(Data entries)
------------------------------------------------------------------------

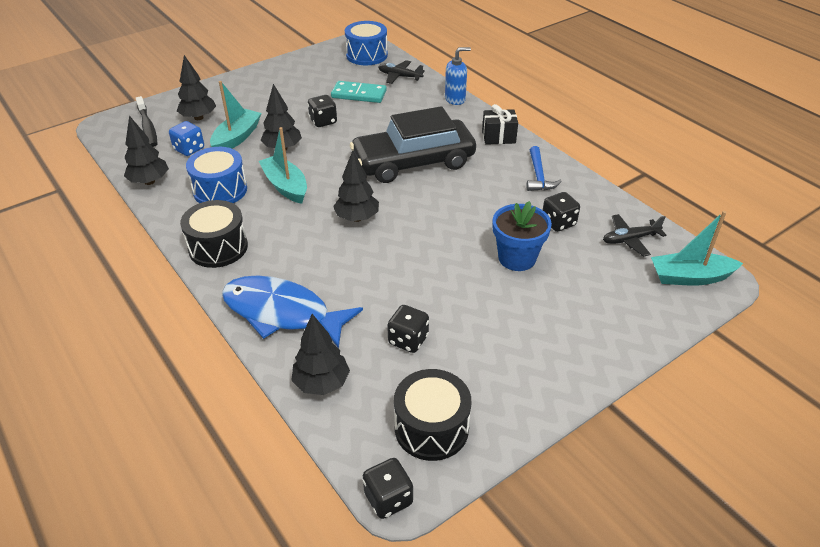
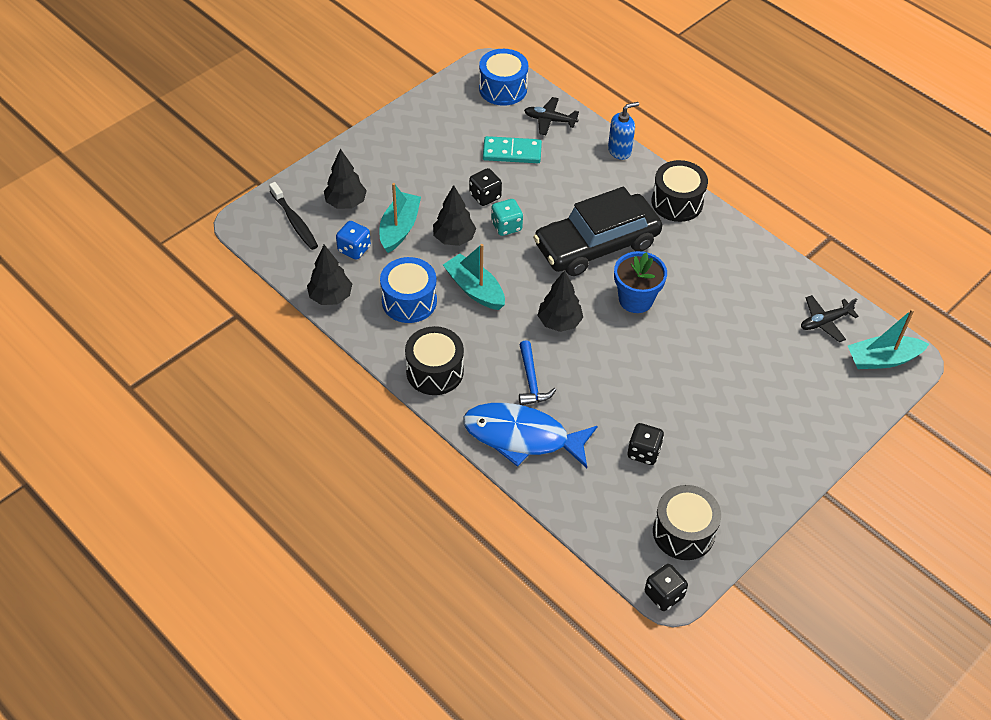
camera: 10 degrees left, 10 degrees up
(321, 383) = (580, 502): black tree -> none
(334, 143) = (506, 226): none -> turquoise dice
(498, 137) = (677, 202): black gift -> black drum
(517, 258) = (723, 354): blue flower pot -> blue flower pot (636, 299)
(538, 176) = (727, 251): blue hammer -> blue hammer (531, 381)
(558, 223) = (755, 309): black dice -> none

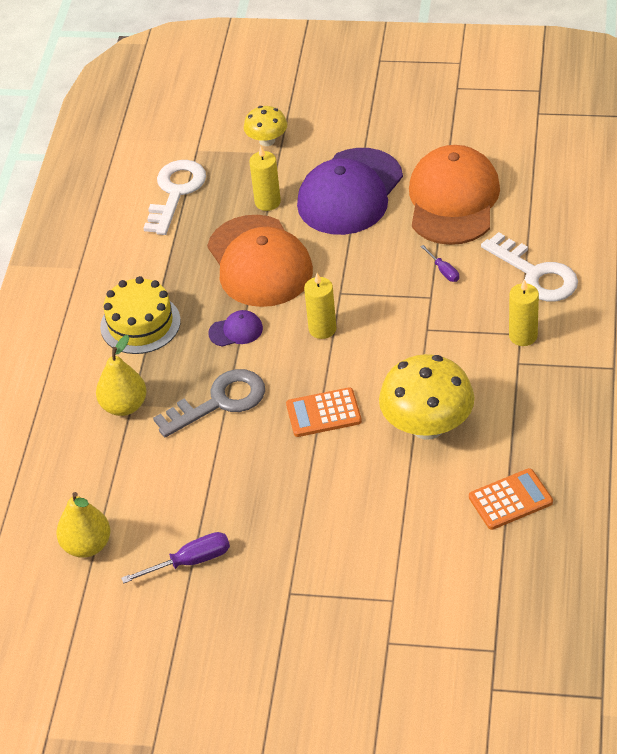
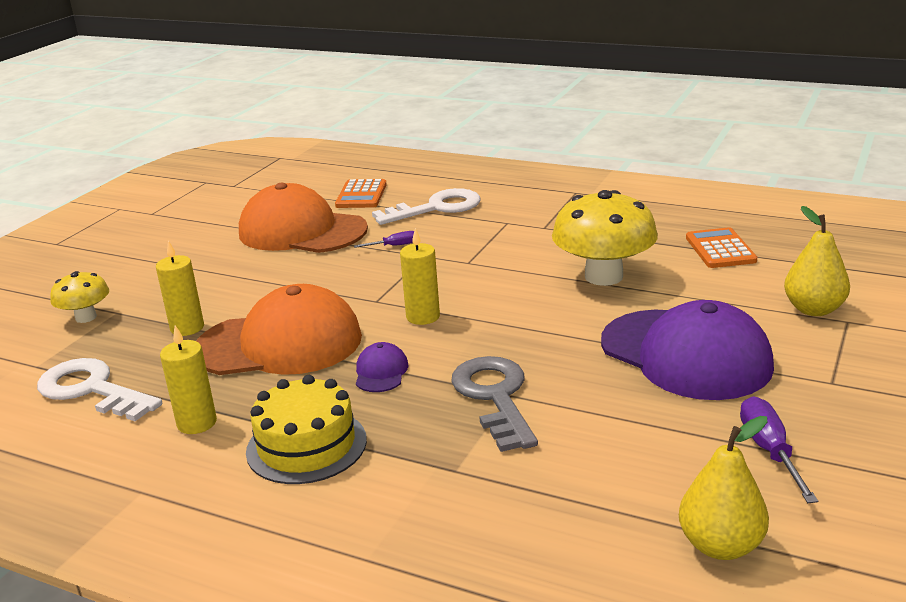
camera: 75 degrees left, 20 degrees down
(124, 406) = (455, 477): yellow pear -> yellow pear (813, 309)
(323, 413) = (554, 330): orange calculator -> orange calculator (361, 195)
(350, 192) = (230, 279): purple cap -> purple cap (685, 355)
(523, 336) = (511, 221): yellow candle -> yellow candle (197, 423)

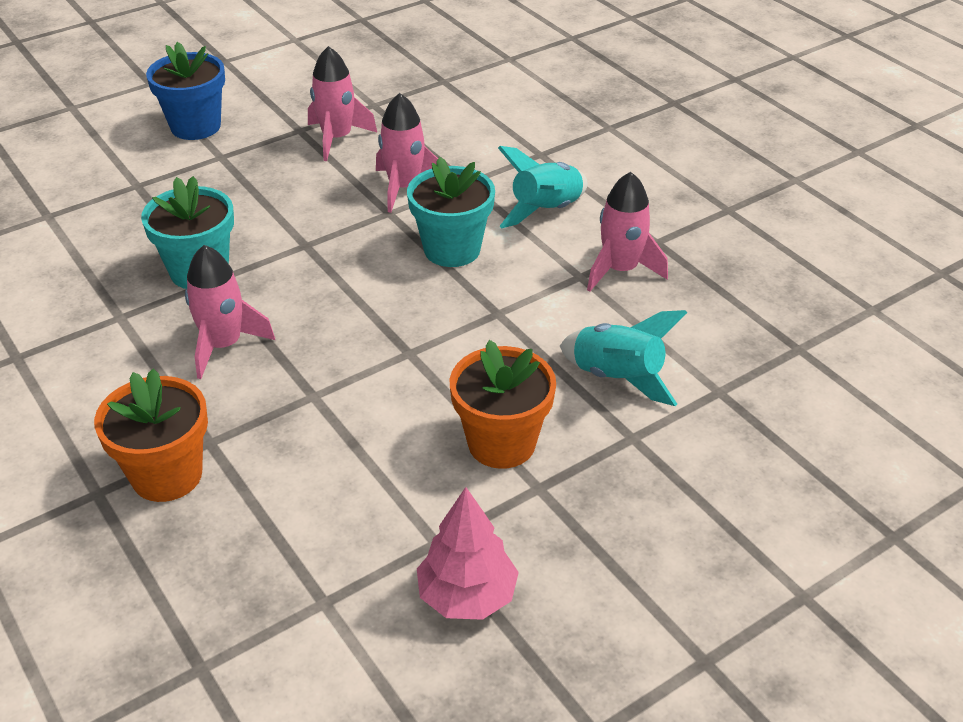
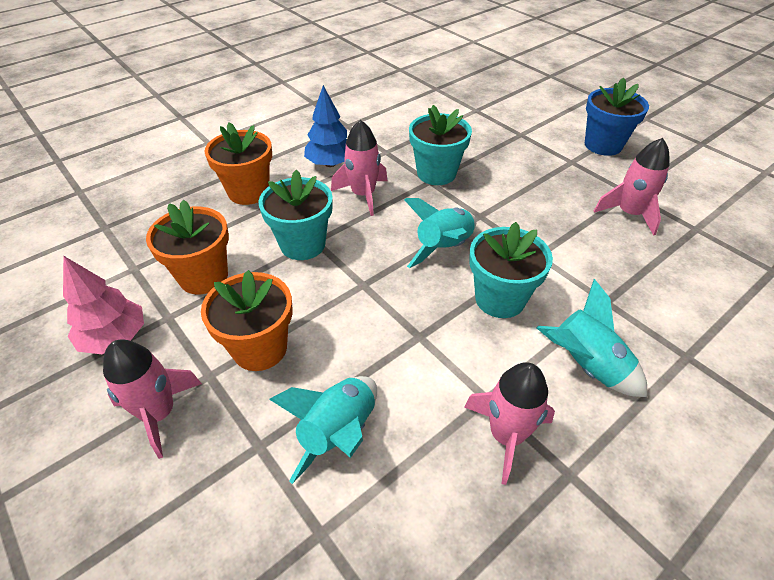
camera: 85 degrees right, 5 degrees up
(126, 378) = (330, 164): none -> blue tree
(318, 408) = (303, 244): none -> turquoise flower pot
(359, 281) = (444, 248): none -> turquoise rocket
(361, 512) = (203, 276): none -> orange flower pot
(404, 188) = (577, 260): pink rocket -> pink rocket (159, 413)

------------------------------------------------------------------------

### [TASK DIRECTIONS]
The copy must start at the line containing "(350, 192) = (230, 279): purple" and end at the last line of the records, matching each line exactly and holding no pictures.

### [EXERCISE SOLUTION]
(350, 192) = (230, 279): purple cap -> purple cap (685, 355)
(523, 336) = (511, 221): yellow candle -> yellow candle (197, 423)

camera: 85 degrees right, 5 degrees up
(126, 378) = (330, 164): none -> blue tree
(318, 408) = (303, 244): none -> turquoise flower pot
(359, 281) = (444, 248): none -> turquoise rocket
(361, 512) = (203, 276): none -> orange flower pot
(404, 188) = (577, 260): pink rocket -> pink rocket (159, 413)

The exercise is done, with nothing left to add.